Data under study:
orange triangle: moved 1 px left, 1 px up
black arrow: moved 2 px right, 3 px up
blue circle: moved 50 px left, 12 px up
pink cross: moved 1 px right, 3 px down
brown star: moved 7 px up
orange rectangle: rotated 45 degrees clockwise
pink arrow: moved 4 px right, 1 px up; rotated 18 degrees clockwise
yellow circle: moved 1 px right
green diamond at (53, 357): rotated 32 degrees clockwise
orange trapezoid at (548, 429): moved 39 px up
==
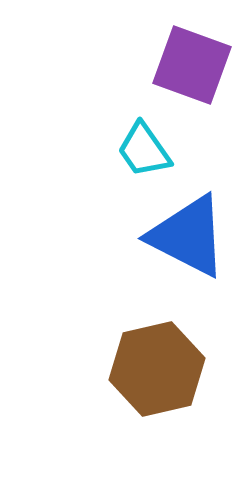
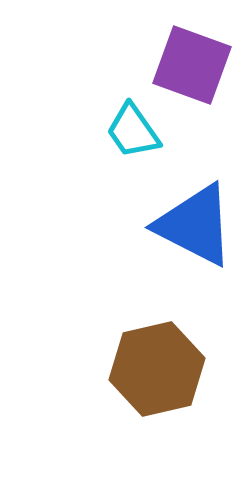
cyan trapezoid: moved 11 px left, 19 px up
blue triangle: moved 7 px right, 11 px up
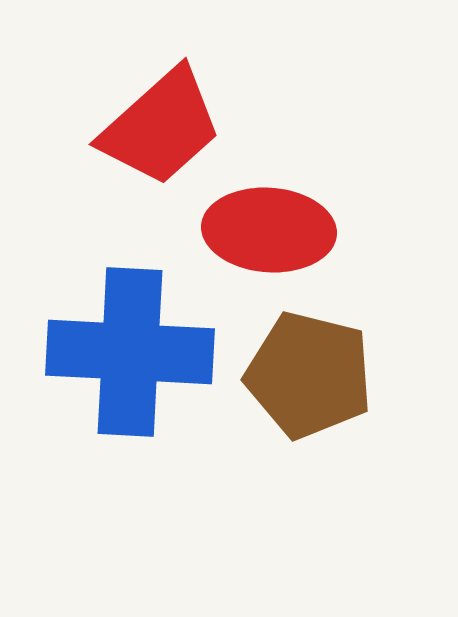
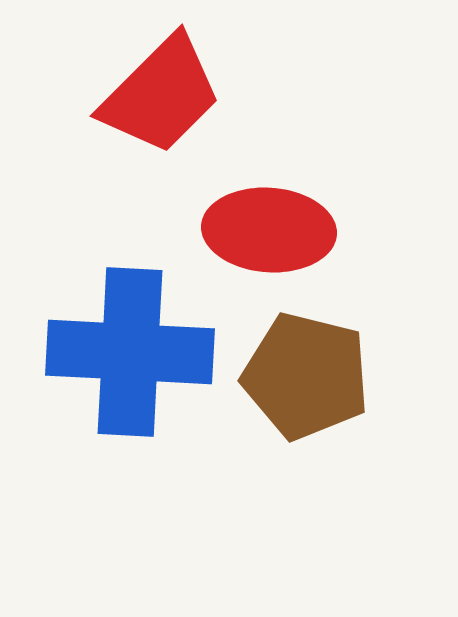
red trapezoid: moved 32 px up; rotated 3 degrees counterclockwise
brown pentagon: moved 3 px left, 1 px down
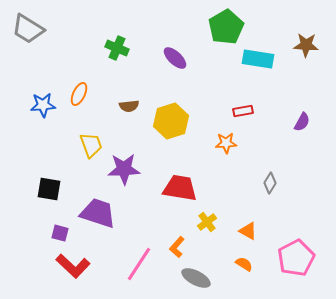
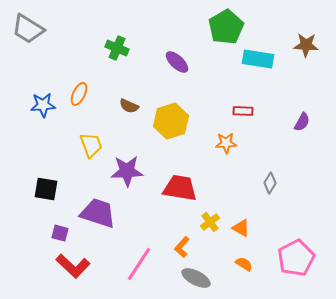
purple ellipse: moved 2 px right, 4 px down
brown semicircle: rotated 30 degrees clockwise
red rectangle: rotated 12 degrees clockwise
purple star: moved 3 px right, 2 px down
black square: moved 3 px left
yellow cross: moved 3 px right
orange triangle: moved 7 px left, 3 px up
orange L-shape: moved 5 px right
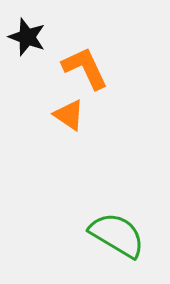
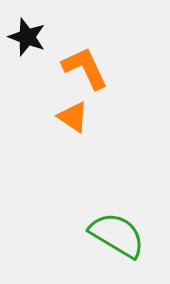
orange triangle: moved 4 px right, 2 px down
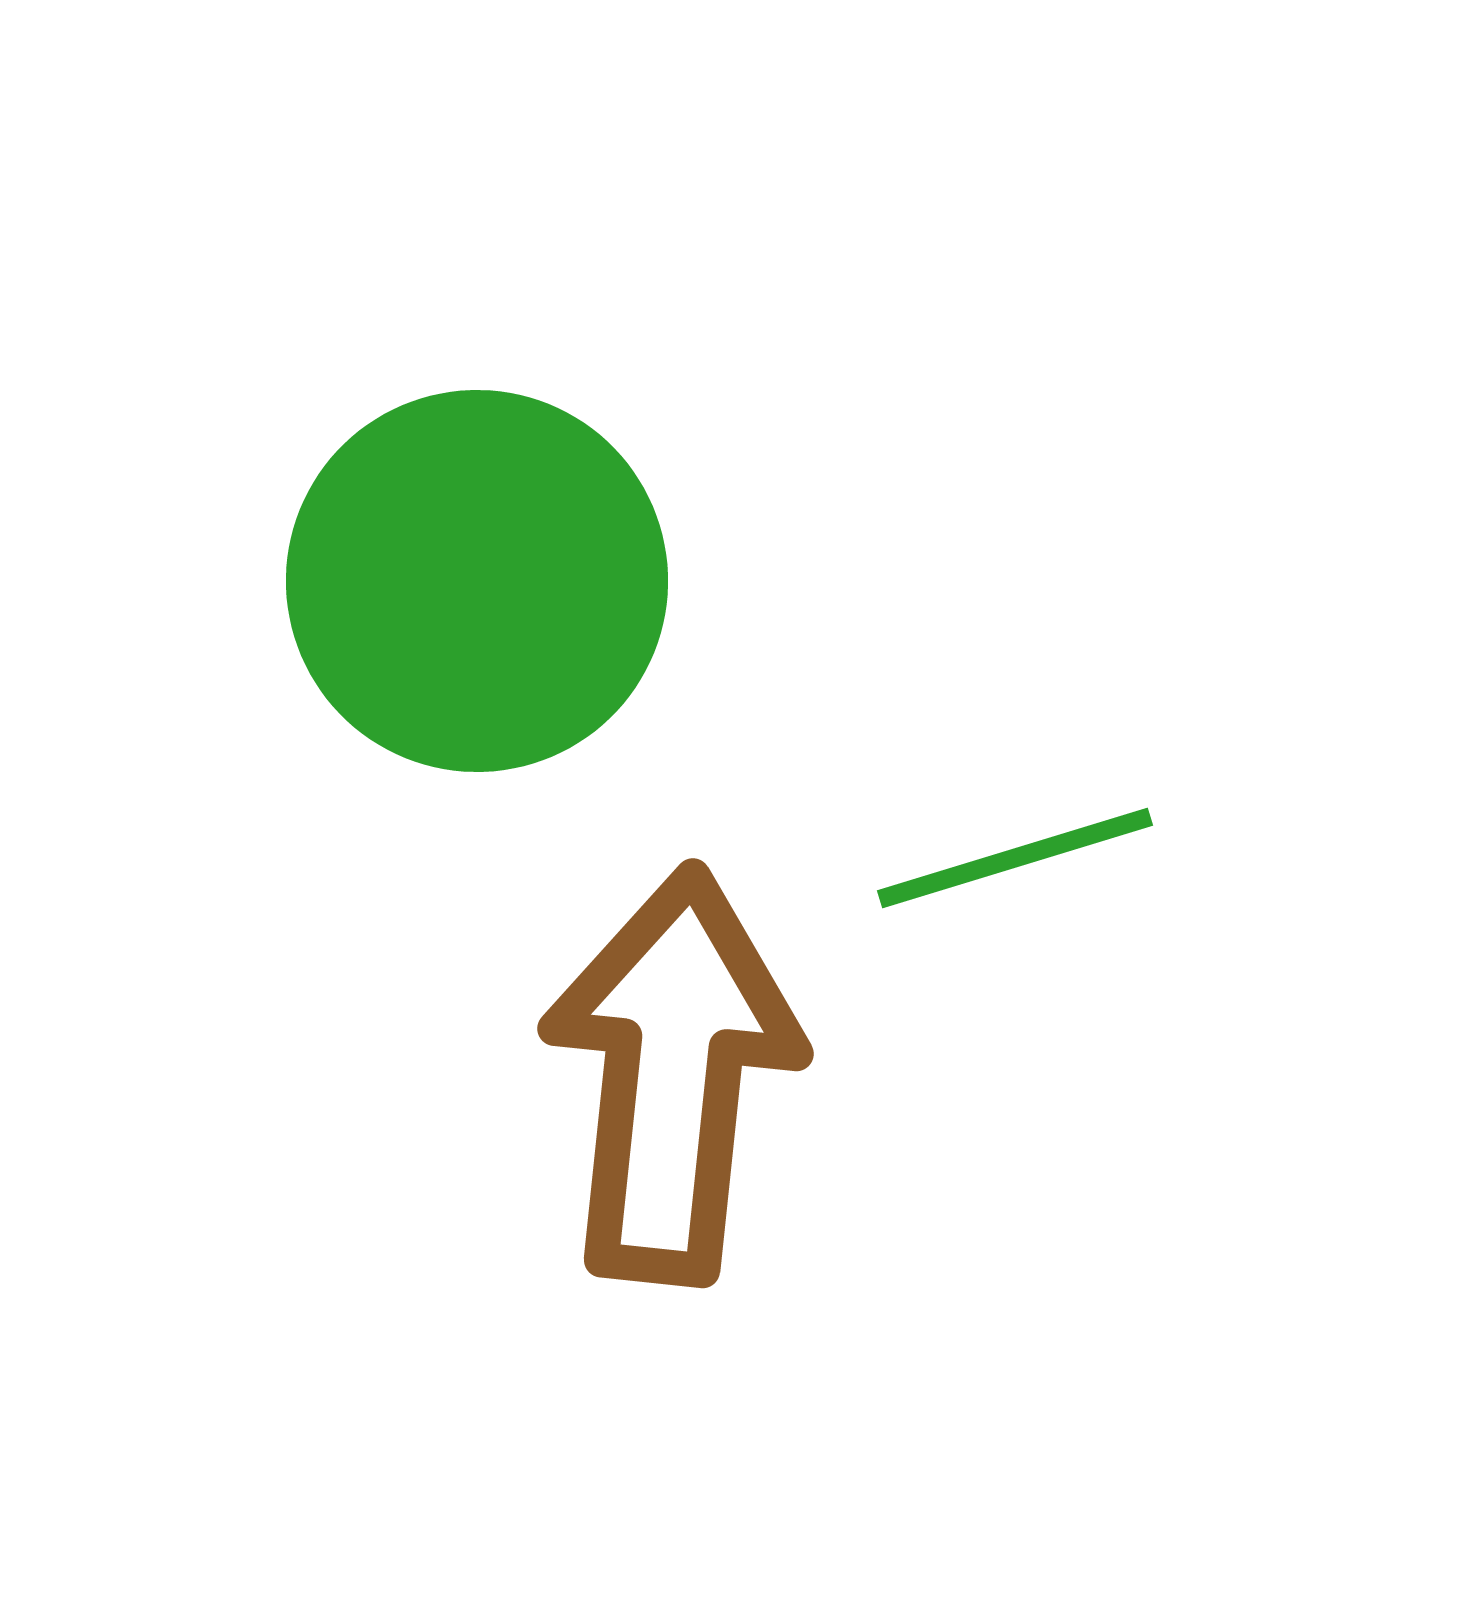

What is being asked: What's needed is an exact copy of the lines above from the one with "yellow cross: moved 3 px right" through the one with "orange triangle: moved 4 px right, 2 px down", both included; the pictures stay out.

Written solution:
yellow cross: moved 3 px right
orange triangle: moved 7 px left, 3 px up
orange L-shape: moved 5 px right
orange triangle: moved 4 px right, 2 px down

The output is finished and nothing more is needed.